Required action: Of the records that follow, copy only the lines from the line containing "red arrow at (631, 27): rotated" to the line containing "yellow semicircle at", both included, exactly as written.

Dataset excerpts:
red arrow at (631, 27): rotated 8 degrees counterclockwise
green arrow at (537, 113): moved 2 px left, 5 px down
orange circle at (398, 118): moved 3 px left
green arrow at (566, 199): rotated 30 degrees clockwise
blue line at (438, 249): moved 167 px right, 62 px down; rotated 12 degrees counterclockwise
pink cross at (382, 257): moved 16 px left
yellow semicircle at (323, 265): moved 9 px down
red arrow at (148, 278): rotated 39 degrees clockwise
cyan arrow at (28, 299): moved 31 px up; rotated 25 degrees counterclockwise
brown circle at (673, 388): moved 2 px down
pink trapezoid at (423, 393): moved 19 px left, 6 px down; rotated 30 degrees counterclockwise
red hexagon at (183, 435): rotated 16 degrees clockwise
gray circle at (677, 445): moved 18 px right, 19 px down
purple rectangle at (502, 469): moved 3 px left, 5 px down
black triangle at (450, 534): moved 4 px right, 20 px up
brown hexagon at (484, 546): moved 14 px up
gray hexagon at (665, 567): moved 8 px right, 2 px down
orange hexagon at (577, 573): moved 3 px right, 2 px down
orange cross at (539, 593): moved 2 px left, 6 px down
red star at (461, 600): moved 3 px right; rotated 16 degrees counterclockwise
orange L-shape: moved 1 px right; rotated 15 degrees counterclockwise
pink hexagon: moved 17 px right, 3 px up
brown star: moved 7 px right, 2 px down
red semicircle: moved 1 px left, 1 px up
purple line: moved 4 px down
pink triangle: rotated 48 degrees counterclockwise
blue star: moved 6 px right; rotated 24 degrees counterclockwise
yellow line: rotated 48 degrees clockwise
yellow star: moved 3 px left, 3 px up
---
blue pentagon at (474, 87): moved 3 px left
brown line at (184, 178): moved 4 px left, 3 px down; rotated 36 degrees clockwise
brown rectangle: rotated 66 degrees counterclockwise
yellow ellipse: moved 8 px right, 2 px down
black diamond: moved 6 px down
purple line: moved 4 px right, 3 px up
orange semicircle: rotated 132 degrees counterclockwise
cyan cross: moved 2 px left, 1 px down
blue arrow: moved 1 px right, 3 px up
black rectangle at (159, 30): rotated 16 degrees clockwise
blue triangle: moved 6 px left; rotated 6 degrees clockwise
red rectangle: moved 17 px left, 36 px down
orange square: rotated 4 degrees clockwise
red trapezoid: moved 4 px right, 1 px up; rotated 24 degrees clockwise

Answer for the task:
red arrow at (631, 27): rotated 8 degrees counterclockwise
green arrow at (537, 113): moved 2 px left, 5 px down
orange circle at (398, 118): moved 3 px left
green arrow at (566, 199): rotated 30 degrees clockwise
blue line at (438, 249): moved 167 px right, 62 px down; rotated 12 degrees counterclockwise
pink cross at (382, 257): moved 16 px left
yellow semicircle at (323, 265): moved 9 px down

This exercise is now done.